(Object change descriptions)
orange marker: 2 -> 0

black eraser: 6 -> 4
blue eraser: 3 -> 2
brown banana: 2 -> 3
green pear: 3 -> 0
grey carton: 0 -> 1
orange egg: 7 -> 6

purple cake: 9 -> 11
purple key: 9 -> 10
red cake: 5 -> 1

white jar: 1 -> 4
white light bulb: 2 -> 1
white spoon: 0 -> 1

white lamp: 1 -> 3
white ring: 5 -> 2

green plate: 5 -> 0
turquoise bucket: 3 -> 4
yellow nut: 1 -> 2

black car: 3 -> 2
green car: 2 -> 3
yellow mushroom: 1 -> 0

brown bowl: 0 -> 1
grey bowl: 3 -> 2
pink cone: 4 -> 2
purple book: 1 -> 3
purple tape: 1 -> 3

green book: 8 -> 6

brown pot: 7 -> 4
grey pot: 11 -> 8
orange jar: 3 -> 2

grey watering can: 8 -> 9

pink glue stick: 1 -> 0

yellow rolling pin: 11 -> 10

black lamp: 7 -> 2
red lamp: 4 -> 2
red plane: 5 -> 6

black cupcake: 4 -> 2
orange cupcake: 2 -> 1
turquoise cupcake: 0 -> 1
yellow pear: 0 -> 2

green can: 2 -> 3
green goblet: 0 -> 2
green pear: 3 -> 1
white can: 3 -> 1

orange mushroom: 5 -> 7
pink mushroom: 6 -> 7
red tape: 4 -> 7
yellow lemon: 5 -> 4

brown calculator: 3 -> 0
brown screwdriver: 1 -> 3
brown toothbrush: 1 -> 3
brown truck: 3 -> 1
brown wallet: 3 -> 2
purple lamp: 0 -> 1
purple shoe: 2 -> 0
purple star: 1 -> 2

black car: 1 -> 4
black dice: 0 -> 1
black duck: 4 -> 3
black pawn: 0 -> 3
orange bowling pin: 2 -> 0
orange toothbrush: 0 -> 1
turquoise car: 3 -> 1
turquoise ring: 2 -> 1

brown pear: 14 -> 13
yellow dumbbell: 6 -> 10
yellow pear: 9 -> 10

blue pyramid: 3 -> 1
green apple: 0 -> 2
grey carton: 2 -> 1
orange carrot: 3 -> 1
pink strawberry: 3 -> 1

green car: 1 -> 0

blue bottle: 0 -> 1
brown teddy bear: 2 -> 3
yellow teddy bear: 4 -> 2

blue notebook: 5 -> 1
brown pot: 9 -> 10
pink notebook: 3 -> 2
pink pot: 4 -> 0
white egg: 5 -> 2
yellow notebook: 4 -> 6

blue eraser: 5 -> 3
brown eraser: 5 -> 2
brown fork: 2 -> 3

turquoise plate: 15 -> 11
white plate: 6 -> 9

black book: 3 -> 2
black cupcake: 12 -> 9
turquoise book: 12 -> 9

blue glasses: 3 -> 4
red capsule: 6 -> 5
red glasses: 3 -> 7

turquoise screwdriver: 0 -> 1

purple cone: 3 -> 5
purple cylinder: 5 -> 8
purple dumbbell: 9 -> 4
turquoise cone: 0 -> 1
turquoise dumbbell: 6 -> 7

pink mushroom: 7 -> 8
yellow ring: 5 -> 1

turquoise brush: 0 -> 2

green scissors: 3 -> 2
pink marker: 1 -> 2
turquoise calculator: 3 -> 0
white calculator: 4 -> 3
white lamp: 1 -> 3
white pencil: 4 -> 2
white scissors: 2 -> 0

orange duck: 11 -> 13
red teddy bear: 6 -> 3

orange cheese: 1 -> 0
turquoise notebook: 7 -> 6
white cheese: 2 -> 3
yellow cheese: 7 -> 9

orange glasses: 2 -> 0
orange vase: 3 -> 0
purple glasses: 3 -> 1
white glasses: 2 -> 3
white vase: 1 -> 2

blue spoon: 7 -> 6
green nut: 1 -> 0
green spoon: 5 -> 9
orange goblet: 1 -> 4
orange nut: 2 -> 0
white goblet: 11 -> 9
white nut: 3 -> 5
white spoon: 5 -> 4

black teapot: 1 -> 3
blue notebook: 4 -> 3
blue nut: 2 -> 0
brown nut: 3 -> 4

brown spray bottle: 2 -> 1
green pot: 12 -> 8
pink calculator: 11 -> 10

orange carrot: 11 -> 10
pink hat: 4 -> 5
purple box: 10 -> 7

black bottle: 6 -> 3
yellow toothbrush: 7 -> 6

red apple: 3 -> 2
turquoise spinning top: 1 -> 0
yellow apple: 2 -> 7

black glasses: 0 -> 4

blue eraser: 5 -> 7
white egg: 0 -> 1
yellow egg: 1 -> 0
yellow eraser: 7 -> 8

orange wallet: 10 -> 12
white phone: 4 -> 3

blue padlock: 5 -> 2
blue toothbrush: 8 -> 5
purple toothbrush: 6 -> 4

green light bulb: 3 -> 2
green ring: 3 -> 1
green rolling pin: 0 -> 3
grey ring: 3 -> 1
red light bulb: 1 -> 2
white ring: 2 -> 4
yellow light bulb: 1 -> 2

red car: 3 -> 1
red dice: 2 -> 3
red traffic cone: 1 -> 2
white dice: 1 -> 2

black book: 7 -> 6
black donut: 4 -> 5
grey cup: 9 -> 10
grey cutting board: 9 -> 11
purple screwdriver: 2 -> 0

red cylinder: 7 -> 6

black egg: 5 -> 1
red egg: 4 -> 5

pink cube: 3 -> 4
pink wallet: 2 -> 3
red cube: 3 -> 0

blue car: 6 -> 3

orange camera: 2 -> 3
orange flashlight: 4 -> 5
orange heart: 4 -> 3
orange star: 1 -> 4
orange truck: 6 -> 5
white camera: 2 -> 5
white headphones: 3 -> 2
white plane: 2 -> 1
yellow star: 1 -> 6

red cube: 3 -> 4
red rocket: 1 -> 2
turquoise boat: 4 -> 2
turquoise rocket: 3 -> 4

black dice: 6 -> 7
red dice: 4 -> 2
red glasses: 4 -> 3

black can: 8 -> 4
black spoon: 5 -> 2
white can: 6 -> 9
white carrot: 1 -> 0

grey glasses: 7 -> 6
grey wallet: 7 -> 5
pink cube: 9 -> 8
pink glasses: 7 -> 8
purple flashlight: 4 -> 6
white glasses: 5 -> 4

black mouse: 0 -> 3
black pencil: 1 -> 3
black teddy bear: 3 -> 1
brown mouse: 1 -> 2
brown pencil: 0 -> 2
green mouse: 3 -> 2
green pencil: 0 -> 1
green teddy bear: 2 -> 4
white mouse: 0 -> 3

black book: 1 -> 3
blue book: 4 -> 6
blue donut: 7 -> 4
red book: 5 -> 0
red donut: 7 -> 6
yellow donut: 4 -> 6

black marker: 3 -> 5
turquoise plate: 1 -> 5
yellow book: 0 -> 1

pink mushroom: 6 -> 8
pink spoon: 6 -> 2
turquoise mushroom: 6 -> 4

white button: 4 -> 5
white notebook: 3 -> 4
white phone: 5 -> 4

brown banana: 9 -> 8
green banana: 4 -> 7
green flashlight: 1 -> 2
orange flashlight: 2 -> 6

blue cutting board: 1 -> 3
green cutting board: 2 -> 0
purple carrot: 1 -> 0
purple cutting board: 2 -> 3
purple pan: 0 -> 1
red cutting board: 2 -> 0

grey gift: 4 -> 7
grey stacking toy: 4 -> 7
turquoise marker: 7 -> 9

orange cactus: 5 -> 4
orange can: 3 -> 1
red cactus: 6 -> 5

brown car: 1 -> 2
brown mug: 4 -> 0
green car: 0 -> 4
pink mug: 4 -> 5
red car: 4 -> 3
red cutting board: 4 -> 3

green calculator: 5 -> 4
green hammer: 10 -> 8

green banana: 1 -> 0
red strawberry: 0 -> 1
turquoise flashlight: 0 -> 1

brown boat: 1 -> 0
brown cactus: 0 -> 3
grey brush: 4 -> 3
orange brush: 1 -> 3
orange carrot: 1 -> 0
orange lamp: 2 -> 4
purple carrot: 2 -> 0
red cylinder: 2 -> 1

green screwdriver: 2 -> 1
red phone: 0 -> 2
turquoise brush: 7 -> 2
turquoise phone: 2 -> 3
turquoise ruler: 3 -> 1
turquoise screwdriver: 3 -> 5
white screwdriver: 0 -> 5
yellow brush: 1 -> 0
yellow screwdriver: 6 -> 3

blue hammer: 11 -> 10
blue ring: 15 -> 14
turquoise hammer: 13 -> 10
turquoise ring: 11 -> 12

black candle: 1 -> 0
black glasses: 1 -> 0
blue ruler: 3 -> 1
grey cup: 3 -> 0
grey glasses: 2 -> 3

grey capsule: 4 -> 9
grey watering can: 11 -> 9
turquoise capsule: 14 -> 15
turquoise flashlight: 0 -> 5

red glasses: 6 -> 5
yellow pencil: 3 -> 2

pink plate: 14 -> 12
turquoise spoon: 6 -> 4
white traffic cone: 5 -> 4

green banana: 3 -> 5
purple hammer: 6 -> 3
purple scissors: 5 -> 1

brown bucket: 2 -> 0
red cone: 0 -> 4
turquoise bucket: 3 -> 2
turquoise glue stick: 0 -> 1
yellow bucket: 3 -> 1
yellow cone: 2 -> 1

_WORK ORDER_. Could you repeat exactly the lines above from the line with "red donut: 7 -> 6" up to and including the line with "blue cutting board: 1 -> 3", and only those?

_RESPONSE TO THE EXERCISE_.
red donut: 7 -> 6
yellow donut: 4 -> 6

black marker: 3 -> 5
turquoise plate: 1 -> 5
yellow book: 0 -> 1

pink mushroom: 6 -> 8
pink spoon: 6 -> 2
turquoise mushroom: 6 -> 4

white button: 4 -> 5
white notebook: 3 -> 4
white phone: 5 -> 4

brown banana: 9 -> 8
green banana: 4 -> 7
green flashlight: 1 -> 2
orange flashlight: 2 -> 6

blue cutting board: 1 -> 3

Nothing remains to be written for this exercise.